▶ _Prompt_
Give the stretch of the records from the line containing "In order to click on bird" through the line containing "coordinates (398, 235)." as a Markdown table with columns Number and Text, one row per line, leaving out blank lines.

▶ _Entries shown_
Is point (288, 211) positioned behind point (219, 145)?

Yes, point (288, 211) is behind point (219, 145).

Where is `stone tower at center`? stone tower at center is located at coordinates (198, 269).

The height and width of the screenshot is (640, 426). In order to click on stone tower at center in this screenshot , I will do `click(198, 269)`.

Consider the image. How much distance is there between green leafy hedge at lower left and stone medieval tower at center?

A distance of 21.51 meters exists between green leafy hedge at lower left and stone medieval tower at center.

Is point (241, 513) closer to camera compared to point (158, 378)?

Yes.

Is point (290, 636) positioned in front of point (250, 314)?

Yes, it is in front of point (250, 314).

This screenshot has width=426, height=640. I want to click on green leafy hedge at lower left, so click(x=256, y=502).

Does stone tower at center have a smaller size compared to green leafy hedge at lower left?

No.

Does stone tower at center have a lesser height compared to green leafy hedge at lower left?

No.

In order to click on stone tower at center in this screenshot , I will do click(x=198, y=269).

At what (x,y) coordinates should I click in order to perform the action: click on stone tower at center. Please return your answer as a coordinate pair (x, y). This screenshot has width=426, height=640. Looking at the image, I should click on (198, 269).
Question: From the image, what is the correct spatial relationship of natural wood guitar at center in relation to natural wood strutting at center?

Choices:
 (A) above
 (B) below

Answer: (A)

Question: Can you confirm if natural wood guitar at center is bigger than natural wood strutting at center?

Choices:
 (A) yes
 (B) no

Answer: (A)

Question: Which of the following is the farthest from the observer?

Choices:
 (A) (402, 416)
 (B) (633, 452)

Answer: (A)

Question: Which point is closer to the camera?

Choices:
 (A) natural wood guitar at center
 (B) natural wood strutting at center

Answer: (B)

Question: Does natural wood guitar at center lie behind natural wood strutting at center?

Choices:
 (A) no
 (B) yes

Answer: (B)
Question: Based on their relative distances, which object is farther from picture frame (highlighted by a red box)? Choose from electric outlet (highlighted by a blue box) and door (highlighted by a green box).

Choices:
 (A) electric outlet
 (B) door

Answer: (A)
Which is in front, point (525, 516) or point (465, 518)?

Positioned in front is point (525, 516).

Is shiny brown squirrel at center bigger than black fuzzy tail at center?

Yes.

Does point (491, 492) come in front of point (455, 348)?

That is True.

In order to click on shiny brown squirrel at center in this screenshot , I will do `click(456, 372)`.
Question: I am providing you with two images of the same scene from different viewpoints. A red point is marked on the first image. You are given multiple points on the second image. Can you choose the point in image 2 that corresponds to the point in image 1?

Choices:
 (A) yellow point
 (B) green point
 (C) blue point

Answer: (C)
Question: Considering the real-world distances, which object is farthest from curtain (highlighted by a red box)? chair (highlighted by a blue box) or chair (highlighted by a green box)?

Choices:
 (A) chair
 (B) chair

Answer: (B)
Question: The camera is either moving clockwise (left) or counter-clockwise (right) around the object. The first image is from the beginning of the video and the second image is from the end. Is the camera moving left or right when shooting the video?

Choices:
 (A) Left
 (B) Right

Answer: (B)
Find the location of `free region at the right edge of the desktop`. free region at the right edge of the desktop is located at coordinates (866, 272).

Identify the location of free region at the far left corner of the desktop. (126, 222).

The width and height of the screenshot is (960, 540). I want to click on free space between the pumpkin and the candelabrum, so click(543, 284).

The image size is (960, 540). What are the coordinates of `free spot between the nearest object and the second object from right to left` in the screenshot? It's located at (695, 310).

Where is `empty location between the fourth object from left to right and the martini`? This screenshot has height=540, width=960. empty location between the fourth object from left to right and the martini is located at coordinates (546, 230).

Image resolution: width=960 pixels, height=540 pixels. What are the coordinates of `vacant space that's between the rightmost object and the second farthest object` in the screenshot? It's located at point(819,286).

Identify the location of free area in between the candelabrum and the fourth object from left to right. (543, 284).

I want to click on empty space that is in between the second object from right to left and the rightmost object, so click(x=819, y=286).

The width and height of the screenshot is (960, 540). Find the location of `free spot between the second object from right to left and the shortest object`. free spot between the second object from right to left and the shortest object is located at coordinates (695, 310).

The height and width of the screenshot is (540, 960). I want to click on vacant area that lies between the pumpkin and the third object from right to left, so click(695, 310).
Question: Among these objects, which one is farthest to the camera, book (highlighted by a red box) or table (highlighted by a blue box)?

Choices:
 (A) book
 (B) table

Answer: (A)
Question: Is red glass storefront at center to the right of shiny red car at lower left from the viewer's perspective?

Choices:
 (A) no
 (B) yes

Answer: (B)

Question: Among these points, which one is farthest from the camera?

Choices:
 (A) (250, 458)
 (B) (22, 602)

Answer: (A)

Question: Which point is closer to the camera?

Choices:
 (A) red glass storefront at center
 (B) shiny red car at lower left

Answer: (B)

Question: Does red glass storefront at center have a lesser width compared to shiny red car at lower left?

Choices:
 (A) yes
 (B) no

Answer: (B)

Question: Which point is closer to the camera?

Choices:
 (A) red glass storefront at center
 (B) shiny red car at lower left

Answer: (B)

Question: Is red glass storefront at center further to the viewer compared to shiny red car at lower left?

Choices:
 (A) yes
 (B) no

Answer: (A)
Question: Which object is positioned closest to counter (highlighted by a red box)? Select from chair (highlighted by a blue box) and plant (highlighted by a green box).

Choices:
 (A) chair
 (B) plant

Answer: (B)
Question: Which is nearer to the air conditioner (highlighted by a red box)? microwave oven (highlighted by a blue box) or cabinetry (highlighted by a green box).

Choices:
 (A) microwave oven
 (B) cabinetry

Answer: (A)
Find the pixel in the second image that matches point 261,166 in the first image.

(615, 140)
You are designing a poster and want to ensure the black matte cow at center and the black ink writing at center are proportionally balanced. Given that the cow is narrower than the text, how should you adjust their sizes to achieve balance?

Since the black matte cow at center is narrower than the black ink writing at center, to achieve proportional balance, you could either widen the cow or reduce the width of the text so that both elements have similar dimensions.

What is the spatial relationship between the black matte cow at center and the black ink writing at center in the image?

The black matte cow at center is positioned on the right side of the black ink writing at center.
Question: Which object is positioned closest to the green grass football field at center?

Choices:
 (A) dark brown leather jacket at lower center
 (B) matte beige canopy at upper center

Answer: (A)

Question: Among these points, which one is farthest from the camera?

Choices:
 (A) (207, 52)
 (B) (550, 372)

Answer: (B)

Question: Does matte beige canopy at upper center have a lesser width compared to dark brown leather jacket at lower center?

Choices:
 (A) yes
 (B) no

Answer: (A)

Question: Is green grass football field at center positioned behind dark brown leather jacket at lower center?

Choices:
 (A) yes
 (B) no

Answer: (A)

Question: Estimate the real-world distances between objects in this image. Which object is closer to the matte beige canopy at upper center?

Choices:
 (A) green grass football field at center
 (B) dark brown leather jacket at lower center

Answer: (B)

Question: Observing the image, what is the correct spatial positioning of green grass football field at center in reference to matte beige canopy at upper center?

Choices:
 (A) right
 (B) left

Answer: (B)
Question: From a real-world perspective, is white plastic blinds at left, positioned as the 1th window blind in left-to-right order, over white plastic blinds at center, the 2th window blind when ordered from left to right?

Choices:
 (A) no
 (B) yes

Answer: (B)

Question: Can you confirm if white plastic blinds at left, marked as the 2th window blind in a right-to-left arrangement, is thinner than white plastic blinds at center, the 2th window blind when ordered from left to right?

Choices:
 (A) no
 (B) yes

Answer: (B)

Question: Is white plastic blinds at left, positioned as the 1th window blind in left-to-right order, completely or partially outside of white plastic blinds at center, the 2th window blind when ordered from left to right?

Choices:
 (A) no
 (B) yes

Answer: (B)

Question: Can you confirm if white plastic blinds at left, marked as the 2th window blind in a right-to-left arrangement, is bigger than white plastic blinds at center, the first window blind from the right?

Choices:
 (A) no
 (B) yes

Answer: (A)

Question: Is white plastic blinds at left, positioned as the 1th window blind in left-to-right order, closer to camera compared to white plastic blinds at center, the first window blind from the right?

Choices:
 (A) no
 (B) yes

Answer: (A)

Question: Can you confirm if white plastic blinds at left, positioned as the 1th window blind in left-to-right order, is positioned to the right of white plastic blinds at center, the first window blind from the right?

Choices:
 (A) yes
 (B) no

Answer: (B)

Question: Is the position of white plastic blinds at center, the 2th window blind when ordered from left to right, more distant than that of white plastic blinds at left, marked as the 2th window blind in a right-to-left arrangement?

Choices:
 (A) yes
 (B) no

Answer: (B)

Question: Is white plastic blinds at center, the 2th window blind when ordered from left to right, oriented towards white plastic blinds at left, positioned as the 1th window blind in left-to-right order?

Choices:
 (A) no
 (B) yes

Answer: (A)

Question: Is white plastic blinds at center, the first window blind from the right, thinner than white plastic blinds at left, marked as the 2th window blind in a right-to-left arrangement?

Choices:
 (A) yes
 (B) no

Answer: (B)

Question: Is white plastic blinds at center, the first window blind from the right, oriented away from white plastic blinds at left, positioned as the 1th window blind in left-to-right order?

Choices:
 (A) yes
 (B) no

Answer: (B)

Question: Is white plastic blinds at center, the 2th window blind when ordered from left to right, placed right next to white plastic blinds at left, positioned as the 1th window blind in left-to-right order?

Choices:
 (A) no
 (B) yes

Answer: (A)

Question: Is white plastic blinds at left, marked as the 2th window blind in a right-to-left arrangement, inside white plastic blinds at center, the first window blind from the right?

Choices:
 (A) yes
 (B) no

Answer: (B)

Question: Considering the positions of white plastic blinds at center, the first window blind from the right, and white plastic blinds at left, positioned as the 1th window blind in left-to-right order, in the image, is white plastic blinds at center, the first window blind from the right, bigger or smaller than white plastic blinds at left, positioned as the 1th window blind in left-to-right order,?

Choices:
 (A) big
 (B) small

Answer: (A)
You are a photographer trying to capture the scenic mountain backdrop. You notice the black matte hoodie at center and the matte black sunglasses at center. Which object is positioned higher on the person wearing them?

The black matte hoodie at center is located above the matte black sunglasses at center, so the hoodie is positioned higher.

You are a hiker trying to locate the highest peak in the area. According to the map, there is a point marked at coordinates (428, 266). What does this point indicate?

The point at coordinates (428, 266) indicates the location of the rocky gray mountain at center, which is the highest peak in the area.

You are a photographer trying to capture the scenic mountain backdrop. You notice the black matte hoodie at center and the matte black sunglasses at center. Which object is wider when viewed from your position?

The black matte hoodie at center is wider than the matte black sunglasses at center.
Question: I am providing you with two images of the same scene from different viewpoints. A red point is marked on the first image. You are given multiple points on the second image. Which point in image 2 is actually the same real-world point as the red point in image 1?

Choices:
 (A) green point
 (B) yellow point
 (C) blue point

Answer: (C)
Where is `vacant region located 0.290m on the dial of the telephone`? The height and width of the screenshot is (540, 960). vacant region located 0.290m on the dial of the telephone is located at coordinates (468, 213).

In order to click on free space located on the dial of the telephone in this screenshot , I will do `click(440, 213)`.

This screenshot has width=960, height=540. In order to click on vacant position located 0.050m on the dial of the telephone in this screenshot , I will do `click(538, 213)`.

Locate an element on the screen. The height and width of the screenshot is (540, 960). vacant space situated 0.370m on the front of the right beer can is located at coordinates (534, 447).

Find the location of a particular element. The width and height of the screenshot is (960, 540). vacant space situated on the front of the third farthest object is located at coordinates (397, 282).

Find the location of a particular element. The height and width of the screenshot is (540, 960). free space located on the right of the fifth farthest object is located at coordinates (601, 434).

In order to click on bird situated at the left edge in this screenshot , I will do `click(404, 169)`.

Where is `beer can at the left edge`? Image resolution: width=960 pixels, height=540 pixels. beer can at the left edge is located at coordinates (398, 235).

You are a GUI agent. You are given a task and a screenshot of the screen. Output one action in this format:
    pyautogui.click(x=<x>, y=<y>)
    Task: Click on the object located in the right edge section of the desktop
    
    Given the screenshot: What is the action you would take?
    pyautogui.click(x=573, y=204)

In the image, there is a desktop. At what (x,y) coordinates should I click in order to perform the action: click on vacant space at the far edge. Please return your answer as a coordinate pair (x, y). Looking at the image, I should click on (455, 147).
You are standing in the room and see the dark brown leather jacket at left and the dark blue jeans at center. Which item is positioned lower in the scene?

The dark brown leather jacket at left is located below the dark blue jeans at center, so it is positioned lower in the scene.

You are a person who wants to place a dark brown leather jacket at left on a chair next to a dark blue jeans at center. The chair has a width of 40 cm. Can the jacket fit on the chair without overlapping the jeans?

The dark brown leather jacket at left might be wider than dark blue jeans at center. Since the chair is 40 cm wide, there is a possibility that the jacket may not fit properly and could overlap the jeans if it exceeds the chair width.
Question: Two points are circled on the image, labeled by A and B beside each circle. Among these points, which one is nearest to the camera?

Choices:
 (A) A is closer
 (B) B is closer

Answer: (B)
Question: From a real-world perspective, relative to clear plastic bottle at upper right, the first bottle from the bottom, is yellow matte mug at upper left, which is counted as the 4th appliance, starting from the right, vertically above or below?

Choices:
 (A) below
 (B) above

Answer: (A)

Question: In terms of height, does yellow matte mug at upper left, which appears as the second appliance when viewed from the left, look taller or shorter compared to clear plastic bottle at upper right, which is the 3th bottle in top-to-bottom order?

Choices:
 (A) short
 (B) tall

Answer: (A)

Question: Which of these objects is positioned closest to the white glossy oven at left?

▶ _Your response_
| Number | Text |
|---|---|
| 1 | In order to click on bird situated at the left edge in this screenshot , I will do `click(404, 169)`. |
| 2 | Where is `beer can at the left edge`? Image resolution: width=960 pixels, height=540 pixels. beer can at the left edge is located at coordinates (398, 235). |